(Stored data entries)
** Begin **

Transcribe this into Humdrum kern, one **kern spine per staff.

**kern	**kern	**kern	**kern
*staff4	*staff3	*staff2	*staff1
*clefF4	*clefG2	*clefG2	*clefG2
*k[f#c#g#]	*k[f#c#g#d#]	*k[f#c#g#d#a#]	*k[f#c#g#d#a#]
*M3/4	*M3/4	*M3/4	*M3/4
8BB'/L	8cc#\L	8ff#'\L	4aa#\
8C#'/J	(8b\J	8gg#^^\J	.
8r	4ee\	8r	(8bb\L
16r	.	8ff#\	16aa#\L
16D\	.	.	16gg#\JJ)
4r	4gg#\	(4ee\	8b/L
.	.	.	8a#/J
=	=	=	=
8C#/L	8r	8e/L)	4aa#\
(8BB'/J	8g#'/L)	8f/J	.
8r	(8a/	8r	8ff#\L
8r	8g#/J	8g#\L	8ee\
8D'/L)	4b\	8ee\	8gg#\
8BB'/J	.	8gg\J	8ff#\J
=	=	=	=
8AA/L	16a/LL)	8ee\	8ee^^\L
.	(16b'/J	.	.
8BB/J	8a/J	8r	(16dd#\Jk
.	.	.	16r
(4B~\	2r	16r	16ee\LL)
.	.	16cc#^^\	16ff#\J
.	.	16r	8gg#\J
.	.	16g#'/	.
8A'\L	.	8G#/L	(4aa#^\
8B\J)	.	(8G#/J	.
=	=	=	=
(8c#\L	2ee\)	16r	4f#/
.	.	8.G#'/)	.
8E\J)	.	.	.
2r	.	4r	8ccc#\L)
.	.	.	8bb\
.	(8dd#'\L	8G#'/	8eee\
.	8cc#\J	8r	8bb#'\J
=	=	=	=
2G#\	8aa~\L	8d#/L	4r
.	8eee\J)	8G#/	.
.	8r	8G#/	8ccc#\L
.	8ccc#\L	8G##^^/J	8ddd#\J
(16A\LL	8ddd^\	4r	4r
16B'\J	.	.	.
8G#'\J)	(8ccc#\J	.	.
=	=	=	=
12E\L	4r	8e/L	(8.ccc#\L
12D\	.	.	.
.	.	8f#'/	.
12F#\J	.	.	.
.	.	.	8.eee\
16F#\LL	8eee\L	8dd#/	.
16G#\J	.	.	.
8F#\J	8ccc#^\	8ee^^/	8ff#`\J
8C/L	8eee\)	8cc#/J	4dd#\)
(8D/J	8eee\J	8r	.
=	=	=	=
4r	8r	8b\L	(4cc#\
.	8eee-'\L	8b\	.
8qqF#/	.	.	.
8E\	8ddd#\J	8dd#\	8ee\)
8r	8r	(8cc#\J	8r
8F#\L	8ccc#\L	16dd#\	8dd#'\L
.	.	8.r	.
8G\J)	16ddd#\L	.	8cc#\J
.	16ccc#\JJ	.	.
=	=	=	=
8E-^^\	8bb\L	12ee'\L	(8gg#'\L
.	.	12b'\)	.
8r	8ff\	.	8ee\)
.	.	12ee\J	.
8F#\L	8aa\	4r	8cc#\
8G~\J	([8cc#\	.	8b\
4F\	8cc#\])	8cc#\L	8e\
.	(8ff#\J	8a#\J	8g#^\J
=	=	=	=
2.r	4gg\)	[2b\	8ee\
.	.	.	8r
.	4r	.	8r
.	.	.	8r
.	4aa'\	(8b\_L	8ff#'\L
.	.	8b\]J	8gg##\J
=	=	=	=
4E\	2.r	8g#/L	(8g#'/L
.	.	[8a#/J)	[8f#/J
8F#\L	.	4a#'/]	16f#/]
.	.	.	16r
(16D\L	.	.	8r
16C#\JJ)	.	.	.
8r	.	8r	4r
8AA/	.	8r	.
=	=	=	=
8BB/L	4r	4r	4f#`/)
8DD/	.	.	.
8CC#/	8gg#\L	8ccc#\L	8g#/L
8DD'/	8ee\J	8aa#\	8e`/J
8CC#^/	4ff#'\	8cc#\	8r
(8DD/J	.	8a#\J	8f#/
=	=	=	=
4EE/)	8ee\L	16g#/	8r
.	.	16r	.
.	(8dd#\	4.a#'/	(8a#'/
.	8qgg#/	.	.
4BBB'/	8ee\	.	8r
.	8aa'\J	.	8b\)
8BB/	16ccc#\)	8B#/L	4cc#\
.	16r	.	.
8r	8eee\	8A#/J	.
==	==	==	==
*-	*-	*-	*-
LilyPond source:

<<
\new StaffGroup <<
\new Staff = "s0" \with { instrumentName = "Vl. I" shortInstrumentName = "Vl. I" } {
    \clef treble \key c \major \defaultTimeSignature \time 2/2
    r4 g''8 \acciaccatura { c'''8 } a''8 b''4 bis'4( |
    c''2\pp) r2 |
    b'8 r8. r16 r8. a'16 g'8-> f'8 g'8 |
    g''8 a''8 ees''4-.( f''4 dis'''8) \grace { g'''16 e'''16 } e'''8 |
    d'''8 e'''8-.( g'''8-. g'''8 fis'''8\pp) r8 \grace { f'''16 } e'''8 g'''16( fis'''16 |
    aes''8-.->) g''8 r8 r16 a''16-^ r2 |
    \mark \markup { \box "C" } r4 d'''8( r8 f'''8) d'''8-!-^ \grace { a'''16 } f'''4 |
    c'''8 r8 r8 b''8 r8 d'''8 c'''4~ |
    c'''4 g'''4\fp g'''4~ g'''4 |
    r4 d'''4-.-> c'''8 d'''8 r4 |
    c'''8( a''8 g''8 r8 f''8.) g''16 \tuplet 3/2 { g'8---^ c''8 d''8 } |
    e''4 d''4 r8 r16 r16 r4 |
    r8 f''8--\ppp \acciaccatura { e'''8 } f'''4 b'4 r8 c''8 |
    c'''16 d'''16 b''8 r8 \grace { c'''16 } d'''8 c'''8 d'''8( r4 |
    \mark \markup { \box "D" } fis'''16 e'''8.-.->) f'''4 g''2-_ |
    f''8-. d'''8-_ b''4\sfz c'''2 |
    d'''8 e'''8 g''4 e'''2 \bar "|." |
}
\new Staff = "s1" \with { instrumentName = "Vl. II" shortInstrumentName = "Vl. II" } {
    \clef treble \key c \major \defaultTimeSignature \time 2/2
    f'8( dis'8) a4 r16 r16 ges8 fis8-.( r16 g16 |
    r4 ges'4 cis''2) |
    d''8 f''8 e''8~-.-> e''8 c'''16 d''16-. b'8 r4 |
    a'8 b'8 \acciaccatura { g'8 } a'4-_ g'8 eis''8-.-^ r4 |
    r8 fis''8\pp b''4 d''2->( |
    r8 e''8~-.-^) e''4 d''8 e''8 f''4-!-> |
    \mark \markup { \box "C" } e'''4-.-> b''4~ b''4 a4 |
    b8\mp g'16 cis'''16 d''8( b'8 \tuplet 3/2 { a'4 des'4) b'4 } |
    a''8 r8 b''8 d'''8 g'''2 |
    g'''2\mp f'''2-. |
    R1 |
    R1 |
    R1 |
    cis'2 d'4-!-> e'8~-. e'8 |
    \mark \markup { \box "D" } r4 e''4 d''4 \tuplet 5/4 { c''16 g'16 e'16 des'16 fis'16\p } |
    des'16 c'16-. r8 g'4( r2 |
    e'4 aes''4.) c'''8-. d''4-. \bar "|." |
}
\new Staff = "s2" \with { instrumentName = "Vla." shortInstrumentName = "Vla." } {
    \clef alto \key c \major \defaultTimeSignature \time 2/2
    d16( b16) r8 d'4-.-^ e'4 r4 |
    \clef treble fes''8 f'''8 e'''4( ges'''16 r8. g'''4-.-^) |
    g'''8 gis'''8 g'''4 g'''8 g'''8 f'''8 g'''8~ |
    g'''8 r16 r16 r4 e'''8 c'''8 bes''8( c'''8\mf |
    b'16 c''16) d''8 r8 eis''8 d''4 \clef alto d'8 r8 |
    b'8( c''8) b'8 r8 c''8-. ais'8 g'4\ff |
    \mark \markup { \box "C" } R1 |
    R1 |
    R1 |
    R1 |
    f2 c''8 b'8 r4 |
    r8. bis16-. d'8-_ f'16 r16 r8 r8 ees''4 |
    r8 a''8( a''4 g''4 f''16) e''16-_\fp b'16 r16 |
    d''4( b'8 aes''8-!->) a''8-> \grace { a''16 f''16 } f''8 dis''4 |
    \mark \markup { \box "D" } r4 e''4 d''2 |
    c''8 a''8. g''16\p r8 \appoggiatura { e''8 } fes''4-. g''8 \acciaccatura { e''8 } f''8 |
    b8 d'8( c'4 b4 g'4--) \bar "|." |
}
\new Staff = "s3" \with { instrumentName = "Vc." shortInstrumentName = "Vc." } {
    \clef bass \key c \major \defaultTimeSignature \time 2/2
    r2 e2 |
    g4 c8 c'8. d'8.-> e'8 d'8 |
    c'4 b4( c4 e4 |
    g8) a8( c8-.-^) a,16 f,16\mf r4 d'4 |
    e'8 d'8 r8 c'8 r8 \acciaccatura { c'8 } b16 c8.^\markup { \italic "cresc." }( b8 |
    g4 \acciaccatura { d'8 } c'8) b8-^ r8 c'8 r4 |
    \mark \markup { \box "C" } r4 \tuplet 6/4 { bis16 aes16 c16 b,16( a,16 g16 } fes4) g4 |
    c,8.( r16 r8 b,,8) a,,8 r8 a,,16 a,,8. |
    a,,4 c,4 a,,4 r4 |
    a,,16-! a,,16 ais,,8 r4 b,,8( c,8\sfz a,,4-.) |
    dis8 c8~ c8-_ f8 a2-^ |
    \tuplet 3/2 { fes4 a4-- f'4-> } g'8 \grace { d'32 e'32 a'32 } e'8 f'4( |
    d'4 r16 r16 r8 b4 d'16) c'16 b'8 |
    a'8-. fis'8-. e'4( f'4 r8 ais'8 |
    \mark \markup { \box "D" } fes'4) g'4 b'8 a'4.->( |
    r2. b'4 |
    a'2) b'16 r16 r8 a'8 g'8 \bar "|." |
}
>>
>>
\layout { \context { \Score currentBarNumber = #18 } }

** End **

Show each line of the items above that contains the word "grace". Case matters.

    g''8 a''8 ees''4-.( f''4 dis'''8) \grace { g'''16 e'''16 } e'''8 |
    d'''8 e'''8-.( g'''8-. g'''8 fis'''8\pp) r8 \grace { f'''16 } e'''8 g'''16( fis'''16 |
    \mark \markup { \box "C" } r4 d'''8( r8 f'''8) d'''8-!-^ \grace { a'''16 } f'''4 |
    c'''16 d'''16 b''8 r8 \grace { c'''16 } d'''8 c'''8 d'''8( r4 |
    d''4( b'8 aes''8-!->) a''8-> \grace { a''16 f''16 } f''8 dis''4 |
    \tuplet 3/2 { fes4 a4-- f'4-> } g'8 \grace { d'32 e'32 a'32 } e'8 f'4( |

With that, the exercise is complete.